WHAT THE TASK ASKS:
Pull every line that holds the word "cyan" from the entries.

DATASET EXCERPTS:
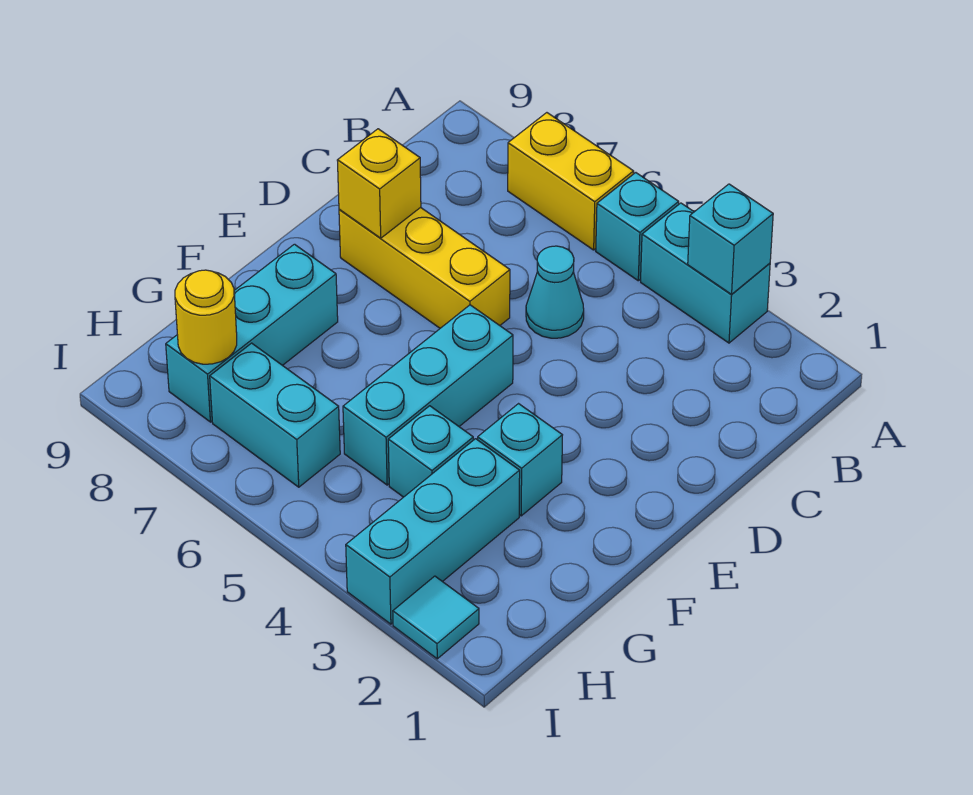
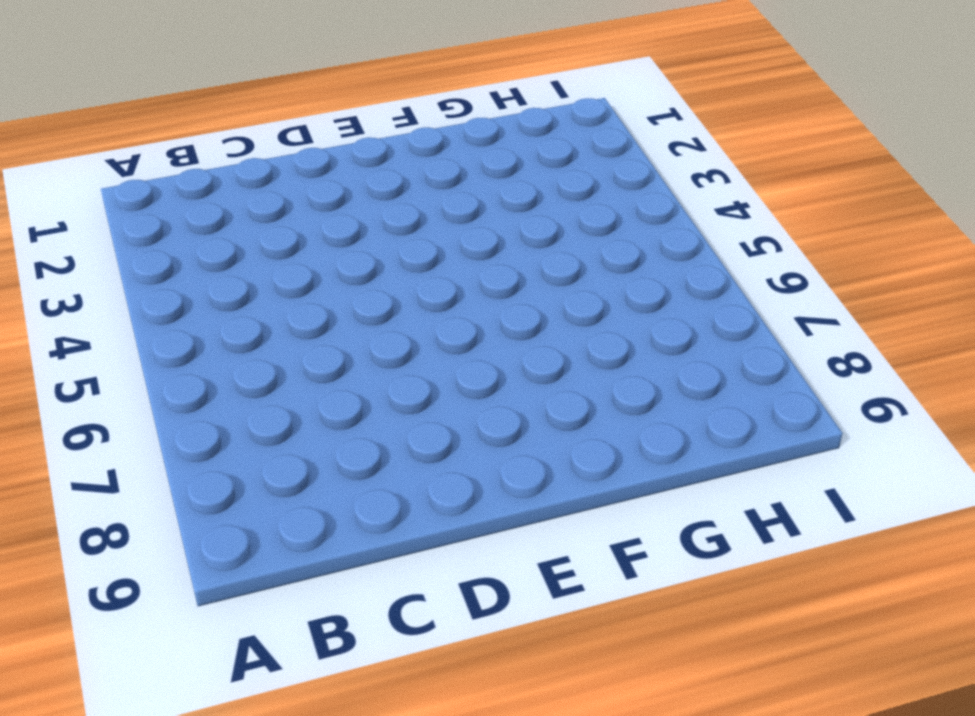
none -> cyan brick A3:A4 level 1
none -> cyan brick A5 level 1
none -> yellow brick A6:A7 level 1

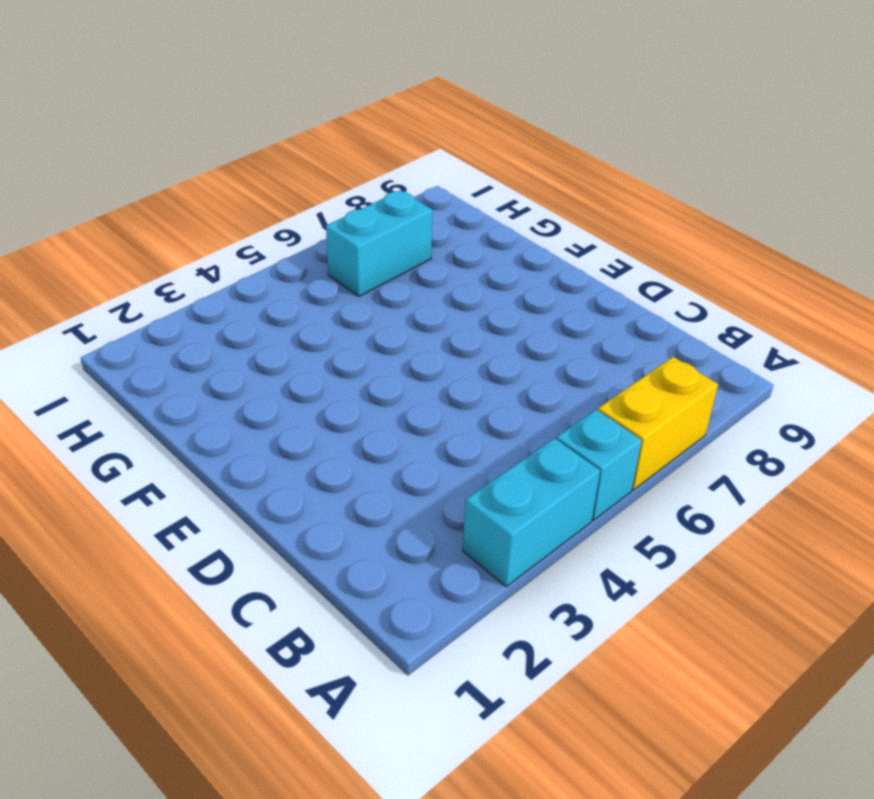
none -> cyan cone C5 level 1
none -> yellow brick D6:D8 level 1
none -> cyan brick E5:G5 level 1

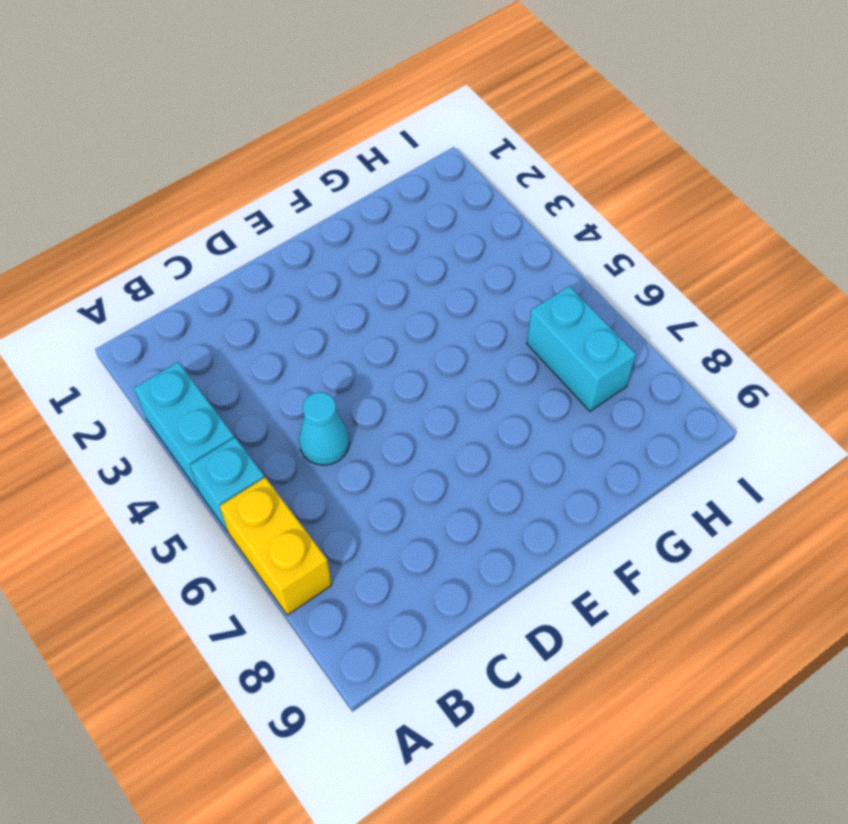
none -> yellow brick D6:D8 level 1
none -> cyan brick E5:G5 level 1
none -> cyan brick F3 level 1

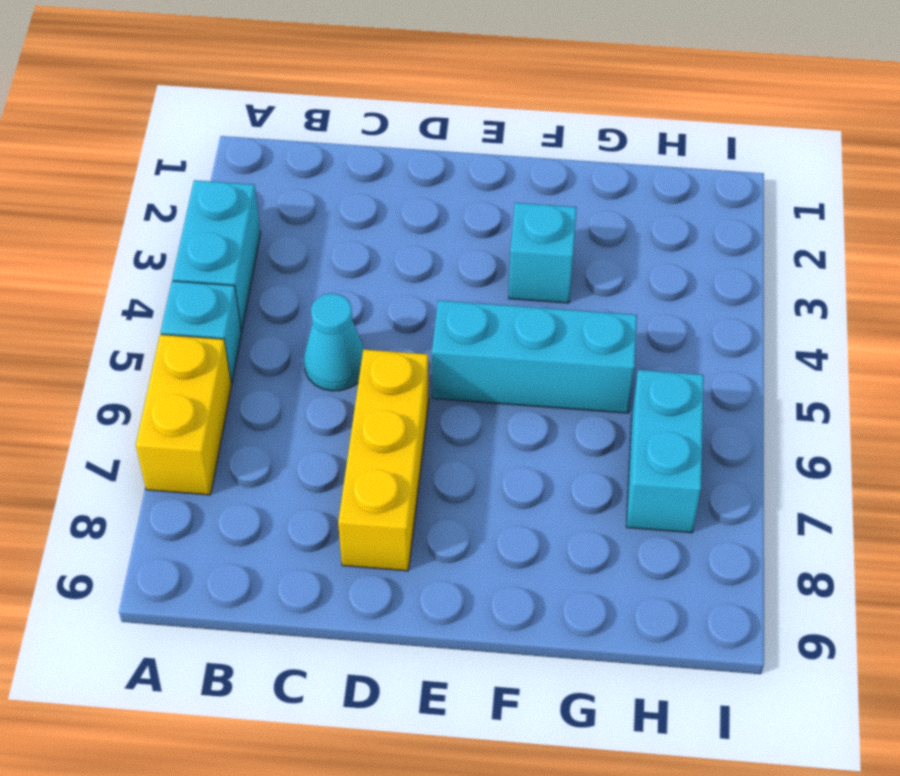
none -> cyan brick F8:H8 level 1
none -> cyan brick G3:I3 level 1
none -> cyan brick G4 level 1

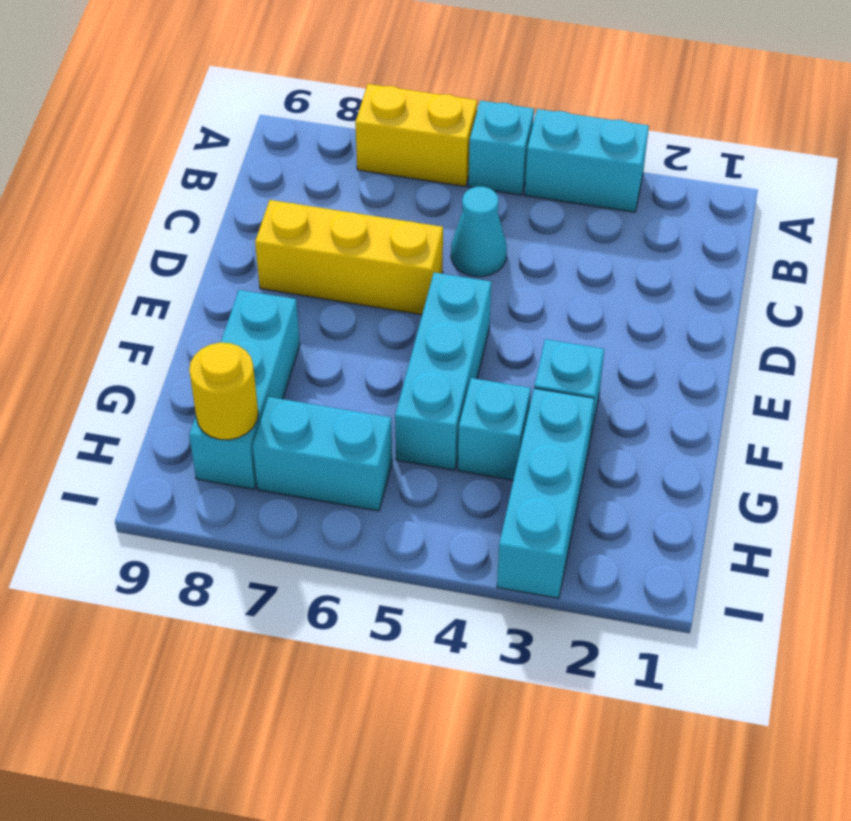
none -> cyan tile I2 level 1
none -> cyan brick A3 level 2
none -> yellow brick D8 level 2

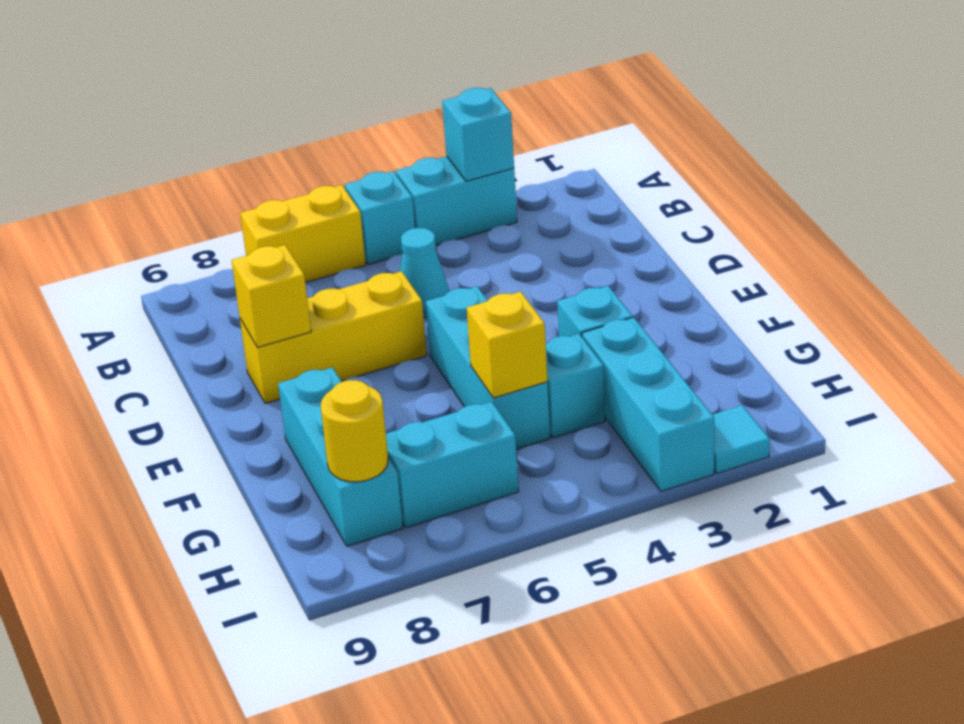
yellow brick G5 level 2 -> none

ANSWER TO THIS PROBLEM:
none -> cyan brick A3:A4 level 1
none -> cyan brick A5 level 1
none -> cyan cone C5 level 1
none -> cyan brick E5:G5 level 1
none -> cyan brick E5:G5 level 1
none -> cyan brick F3 level 1
none -> cyan brick F8:H8 level 1
none -> cyan brick G3:I3 level 1
none -> cyan brick G4 level 1
none -> cyan tile I2 level 1
none -> cyan brick A3 level 2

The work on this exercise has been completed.